» Description of the task: Starting with the line below that holds "fish (cobalt) |" and stopping after the line that holds "move | snare", transcribe the lines exactly, leaving out all pictures.

Provided data START

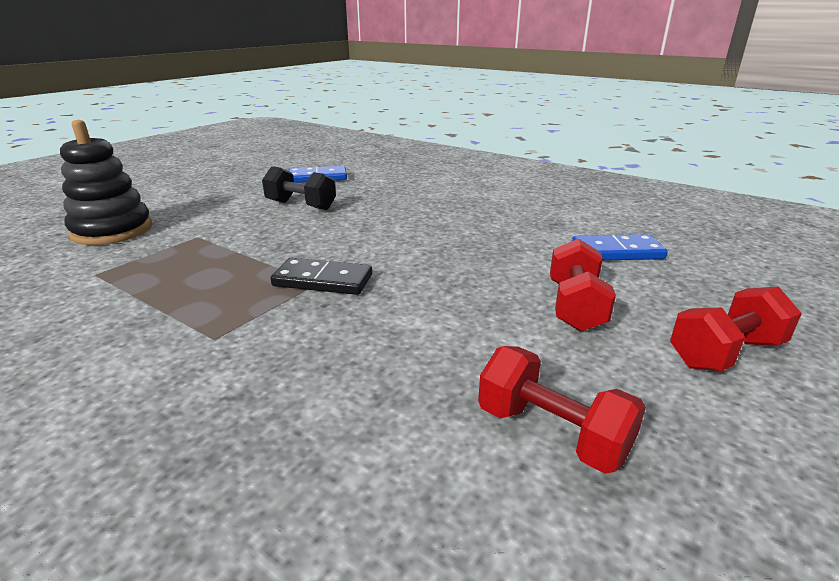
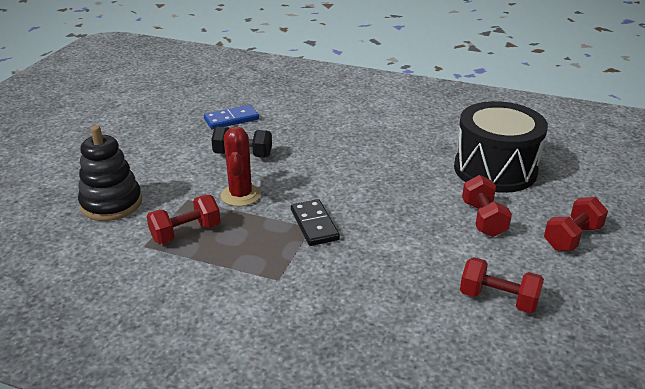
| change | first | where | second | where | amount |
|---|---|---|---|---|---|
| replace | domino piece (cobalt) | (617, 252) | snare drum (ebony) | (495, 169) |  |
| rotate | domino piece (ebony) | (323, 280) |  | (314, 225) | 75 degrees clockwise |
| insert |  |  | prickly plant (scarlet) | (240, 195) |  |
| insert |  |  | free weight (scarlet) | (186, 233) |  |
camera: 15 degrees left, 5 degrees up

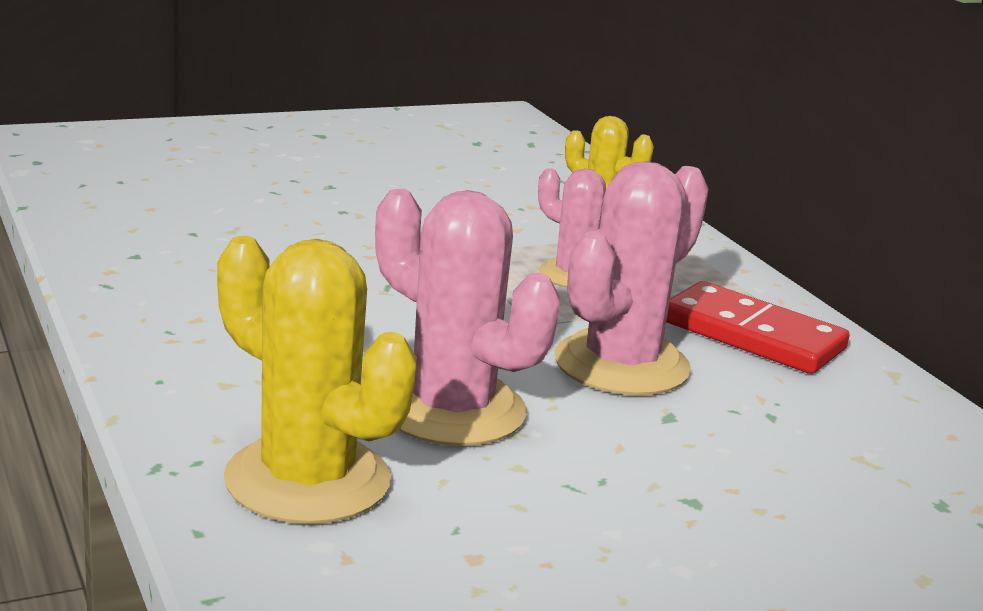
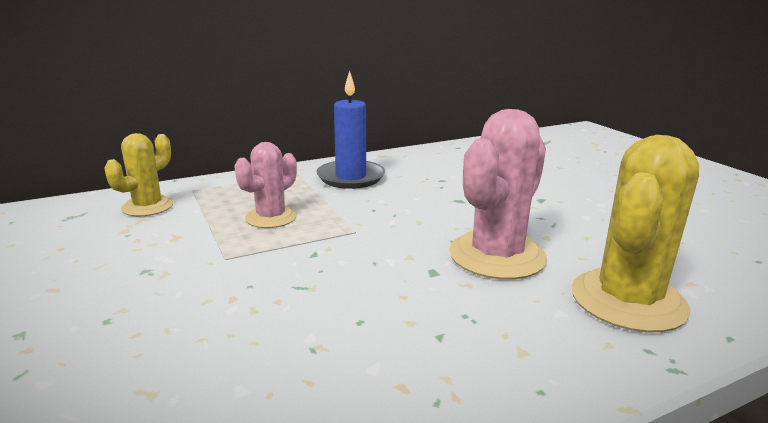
| change | first | where | second | where | amount |
|---|---|---|---|---|---|
| delete | prickly plant (rose-pink) | (621, 364) |  |  |  |
| replace | domino piece (scarlet) | (752, 335) | candle (cobalt) | (350, 177) |  |
camera: 90 degrees left, 0 degrees up

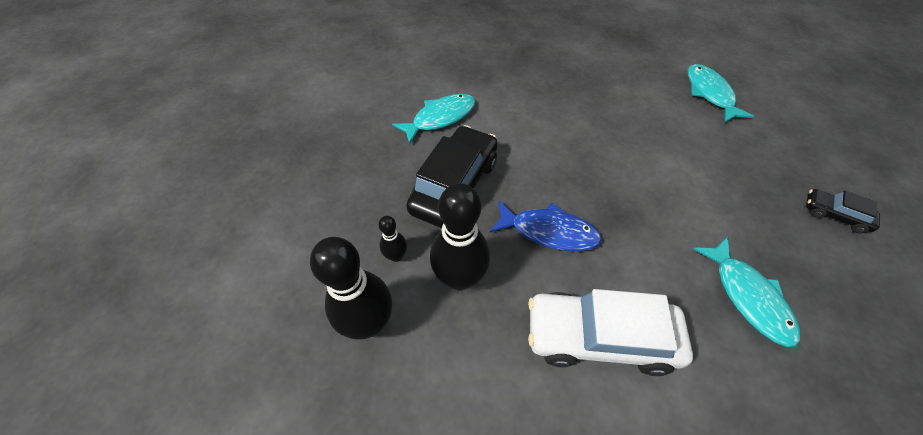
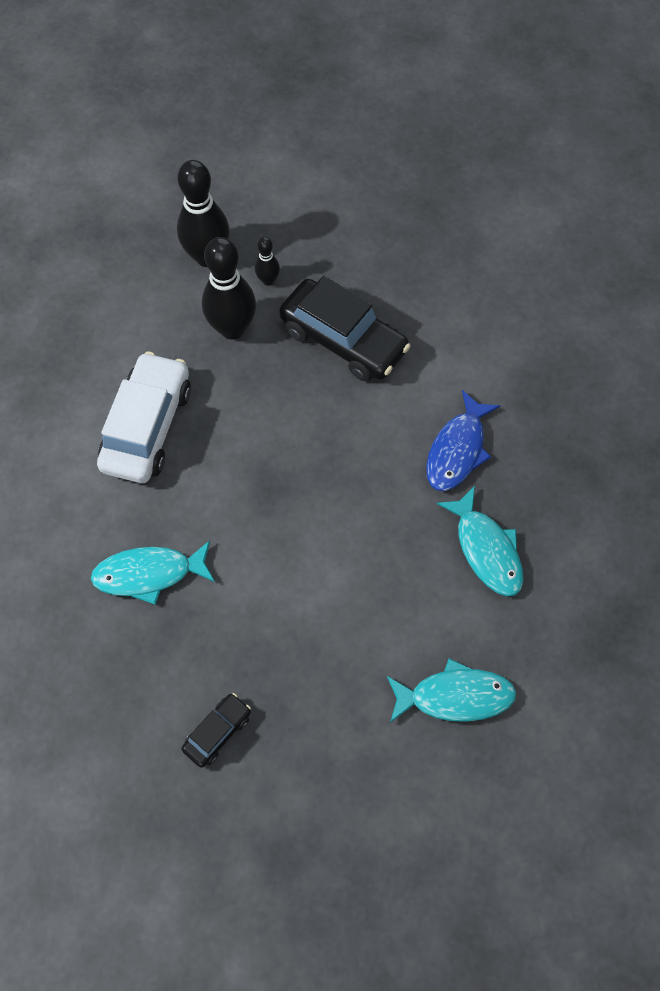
| change | first | where | second | where | amount |
|---|---|---|---|---|---|
| move | fish (aqua) | (440, 118) |  | (486, 549) |  |
| move | fish (cobalt) | (548, 231) |  | (457, 450) |  |
camera: 100 degrees right, 10 degrees up

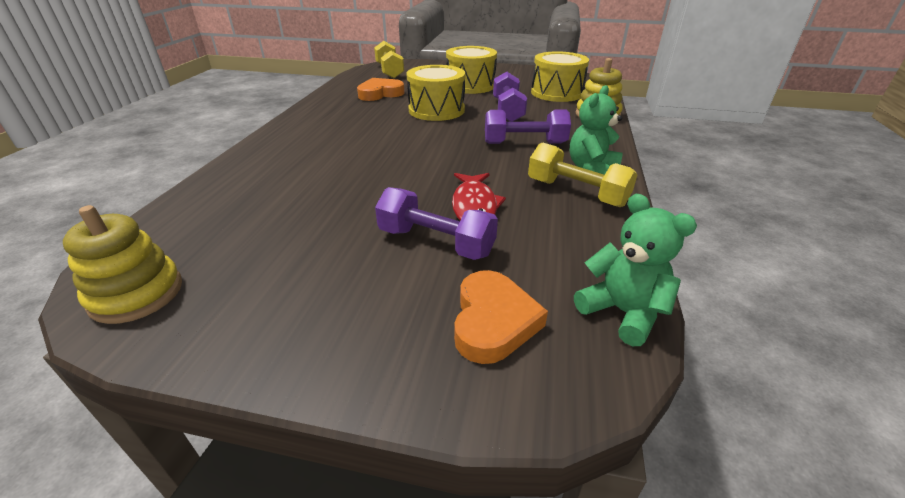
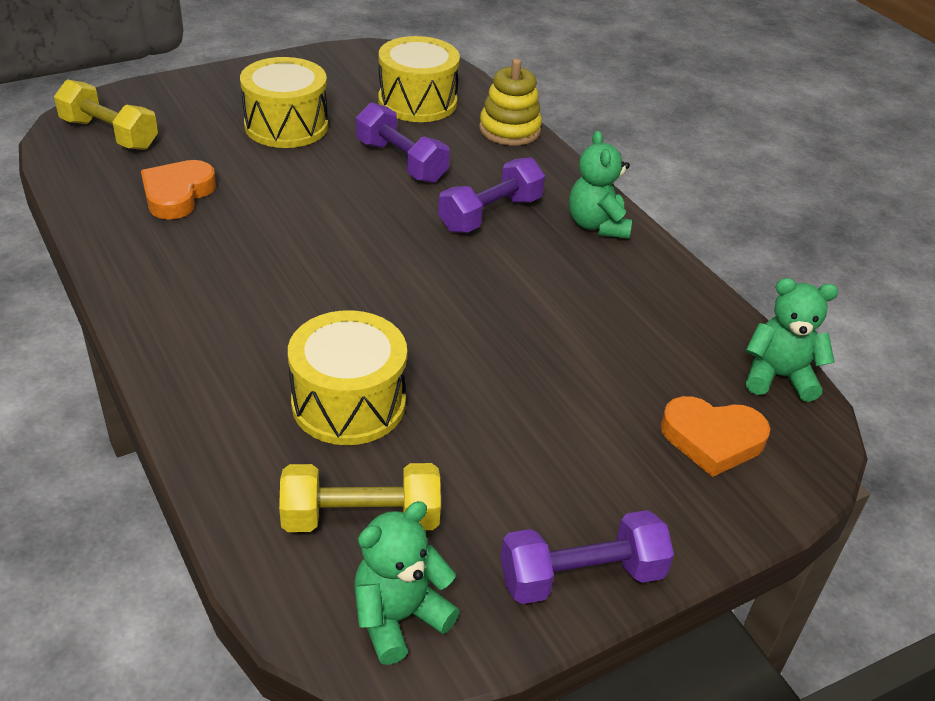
| change | first | where | second | where | amount |
|---|---|---|---|---|---|
| move | snare drum (golden) | (436, 110) |  | (348, 403) |  |
| move | free weight (golden) | (576, 192) |  | (361, 518) |  |
| delete | fish (scarlet) | (474, 206) |  |  |  |
| move | free weight (royal purple) | (436, 242) |  | (581, 576) |  |
| replace | ring stacker (golden) | (136, 294) | stuffed bear (emerald) | (399, 617) |  |
| rotate | heart (bright orange) | (493, 321) |  | (712, 439) | 135 degrees clockwise |
camera: 45 degrees left, 5 degrees up

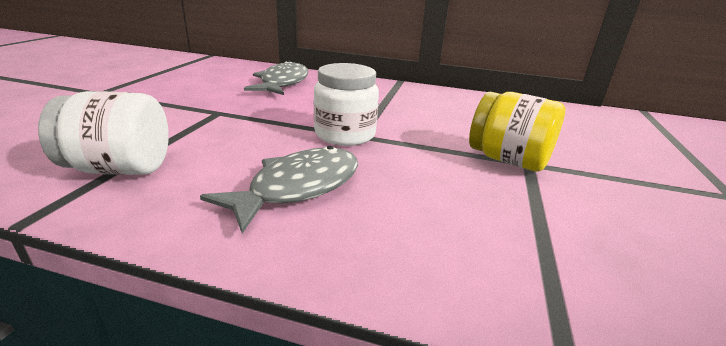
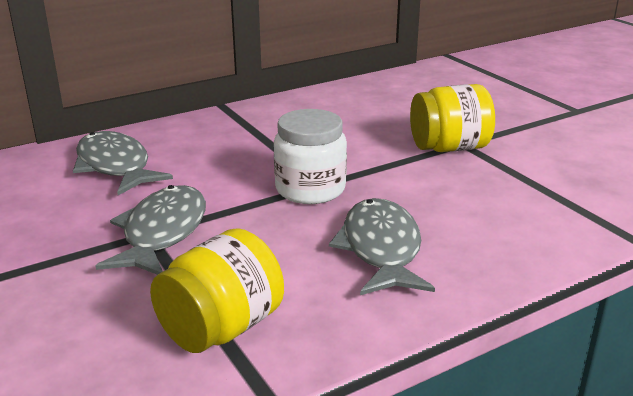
| change | first | where | second | where | amount |
|---|---|---|---|---|---|
| recolor | preserve jar (snow-white) | (120, 169) | preserve jar (golden) | (221, 328) |  |
| insert |  |  | fish (grey) | (162, 233) |  |
camera: 45 degrees left, 0 degrees up

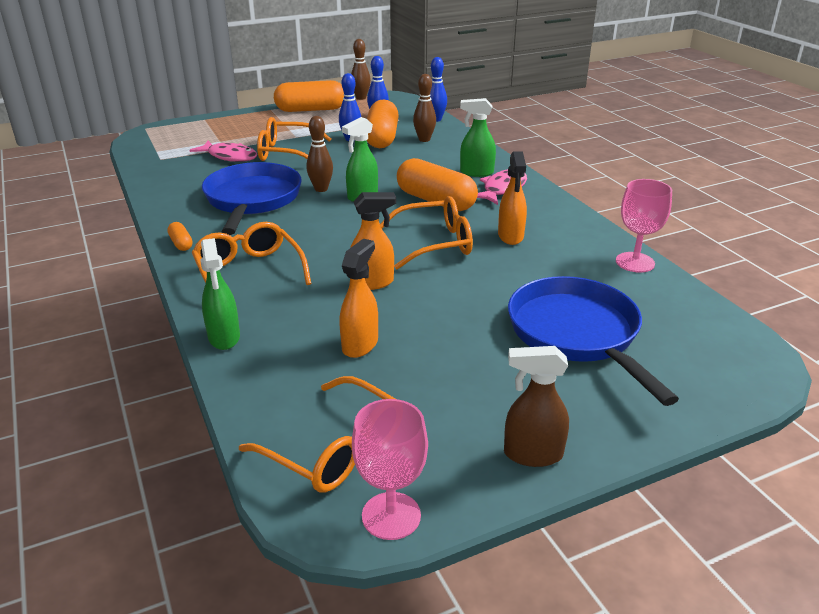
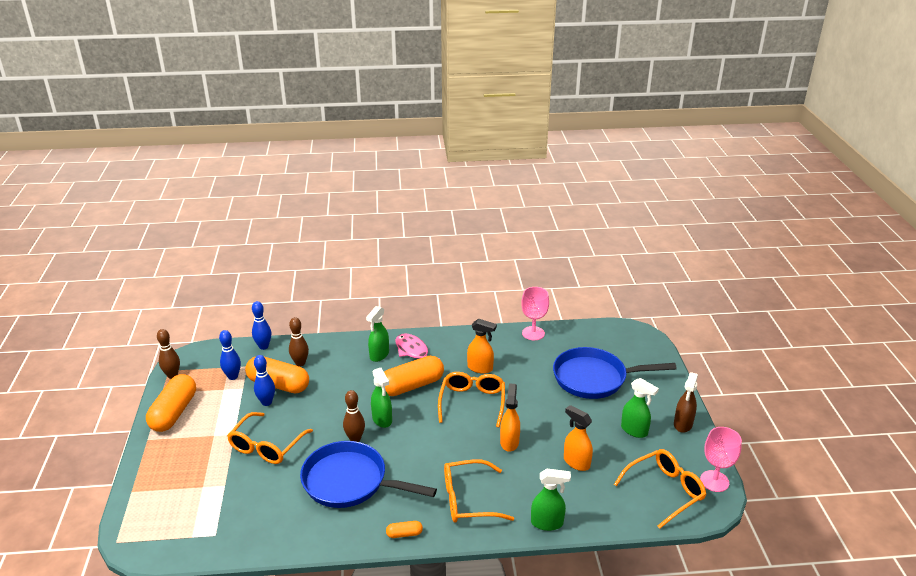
| change | first | where | second | where | amount |
|---|---|---|---|---|---|
| delete | fish (rose-pink) | (230, 156) |  |  |  |
| insert |  |  | sprayer (emerald) | (634, 430) |  |
camera: 70 degrees left, 0 degrees up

Provided data END

» Your solution:
| move | fish (cobalt) | (548, 231) |  | (457, 450) |  |
camera: 100 degrees right, 10 degrees up

| change | first | where | second | where | amount |
|---|---|---|---|---|---|
| move | snare drum (golden) | (436, 110) |  | (348, 403) |  |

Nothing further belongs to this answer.